Aim of the task: Copy out the records so that each line matches the original.

Difference listings
+++

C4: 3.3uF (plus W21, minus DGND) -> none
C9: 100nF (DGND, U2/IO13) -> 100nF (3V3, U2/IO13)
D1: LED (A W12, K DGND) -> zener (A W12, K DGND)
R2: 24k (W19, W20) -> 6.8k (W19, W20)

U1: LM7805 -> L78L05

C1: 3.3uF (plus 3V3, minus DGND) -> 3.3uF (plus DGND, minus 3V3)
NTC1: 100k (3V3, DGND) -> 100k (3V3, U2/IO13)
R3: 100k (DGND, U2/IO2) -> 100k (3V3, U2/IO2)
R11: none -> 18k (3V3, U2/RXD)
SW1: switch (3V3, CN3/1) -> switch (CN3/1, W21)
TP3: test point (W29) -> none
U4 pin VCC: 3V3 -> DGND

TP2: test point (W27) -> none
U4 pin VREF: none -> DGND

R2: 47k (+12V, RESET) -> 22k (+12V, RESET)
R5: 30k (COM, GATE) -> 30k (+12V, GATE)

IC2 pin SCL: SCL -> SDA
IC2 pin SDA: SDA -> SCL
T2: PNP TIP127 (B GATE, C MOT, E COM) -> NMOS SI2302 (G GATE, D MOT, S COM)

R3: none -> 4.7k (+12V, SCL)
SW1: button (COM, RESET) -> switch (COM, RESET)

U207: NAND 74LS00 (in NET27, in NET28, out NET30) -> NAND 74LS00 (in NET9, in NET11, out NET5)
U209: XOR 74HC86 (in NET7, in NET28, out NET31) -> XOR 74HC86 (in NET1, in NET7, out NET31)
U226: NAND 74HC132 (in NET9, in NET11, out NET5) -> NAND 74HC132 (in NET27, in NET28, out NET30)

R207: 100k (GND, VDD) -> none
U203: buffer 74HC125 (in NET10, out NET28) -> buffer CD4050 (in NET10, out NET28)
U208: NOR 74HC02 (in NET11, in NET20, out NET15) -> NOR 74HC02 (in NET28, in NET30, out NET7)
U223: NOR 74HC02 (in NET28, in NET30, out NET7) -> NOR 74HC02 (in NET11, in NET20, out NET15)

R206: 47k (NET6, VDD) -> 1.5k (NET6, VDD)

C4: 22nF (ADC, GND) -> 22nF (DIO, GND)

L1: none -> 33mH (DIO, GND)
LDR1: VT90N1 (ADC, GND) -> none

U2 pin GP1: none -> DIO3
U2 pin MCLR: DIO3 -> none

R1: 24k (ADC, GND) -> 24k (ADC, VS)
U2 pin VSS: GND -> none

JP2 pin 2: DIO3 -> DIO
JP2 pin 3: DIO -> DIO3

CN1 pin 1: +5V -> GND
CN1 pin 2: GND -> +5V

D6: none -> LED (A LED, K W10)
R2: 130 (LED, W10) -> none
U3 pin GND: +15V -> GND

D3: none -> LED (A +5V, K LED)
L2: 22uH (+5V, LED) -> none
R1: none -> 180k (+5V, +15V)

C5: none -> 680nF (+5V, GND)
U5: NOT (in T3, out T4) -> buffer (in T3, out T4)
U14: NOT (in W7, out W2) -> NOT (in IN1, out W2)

+++

Answer:
C4: 3.3uF (plus W21, minus DGND) -> none
C9: 100nF (DGND, U2/IO13) -> 100nF (3V3, U2/IO13)
D1: LED (A W12, K DGND) -> zener (A W12, K DGND)
R2: 24k (W19, W20) -> 6.8k (W19, W20)

U1: LM7805 -> L78L05

C1: 3.3uF (plus 3V3, minus DGND) -> 3.3uF (plus DGND, minus 3V3)
NTC1: 100k (3V3, DGND) -> 100k (3V3, U2/IO13)
R3: 100k (DGND, U2/IO2) -> 100k (3V3, U2/IO2)
R11: none -> 18k (3V3, U2/RXD)
SW1: switch (3V3, CN3/1) -> switch (CN3/1, W21)
TP3: test point (W29) -> none
U4 pin VCC: 3V3 -> DGND

TP2: test point (W27) -> none
U4 pin VREF: none -> DGND

R2: 47k (+12V, RESET) -> 22k (+12V, RESET)
R5: 30k (COM, GATE) -> 30k (+12V, GATE)

IC2 pin SCL: SCL -> SDA
IC2 pin SDA: SDA -> SCL
T2: PNP TIP127 (B GATE, C MOT, E COM) -> NMOS SI2302 (G GATE, D MOT, S COM)

R3: none -> 4.7k (+12V, SCL)
SW1: button (COM, RESET) -> switch (COM, RESET)

U207: NAND 74LS00 (in NET27, in NET28, out NET30) -> NAND 74LS00 (in NET9, in NET11, out NET5)
U209: XOR 74HC86 (in NET7, in NET28, out NET31) -> XOR 74HC86 (in NET1, in NET7, out NET31)
U226: NAND 74HC132 (in NET9, in NET11, out NET5) -> NAND 74HC132 (in NET27, in NET28, out NET30)

R207: 100k (GND, VDD) -> none
U203: buffer 74HC125 (in NET10, out NET28) -> buffer CD4050 (in NET10, out NET28)
U208: NOR 74HC02 (in NET11, in NET20, out NET15) -> NOR 74HC02 (in NET28, in NET30, out NET7)
U223: NOR 74HC02 (in NET28, in NET30, out NET7) -> NOR 74HC02 (in NET11, in NET20, out NET15)

R206: 47k (NET6, VDD) -> 1.5k (NET6, VDD)

C4: 22nF (ADC, GND) -> 22nF (DIO, GND)

L1: none -> 33mH (DIO, GND)
LDR1: VT90N1 (ADC, GND) -> none

U2 pin GP1: none -> DIO3
U2 pin MCLR: DIO3 -> none

R1: 24k (ADC, GND) -> 24k (ADC, VS)
U2 pin VSS: GND -> none

JP2 pin 2: DIO3 -> DIO
JP2 pin 3: DIO -> DIO3

CN1 pin 1: +5V -> GND
CN1 pin 2: GND -> +5V

D6: none -> LED (A LED, K W10)
R2: 130 (LED, W10) -> none
U3 pin GND: +15V -> GND

D3: none -> LED (A +5V, K LED)
L2: 22uH (+5V, LED) -> none
R1: none -> 180k (+5V, +15V)

C5: none -> 680nF (+5V, GND)
U5: NOT (in T3, out T4) -> buffer (in T3, out T4)
U14: NOT (in W7, out W2) -> NOT (in IN1, out W2)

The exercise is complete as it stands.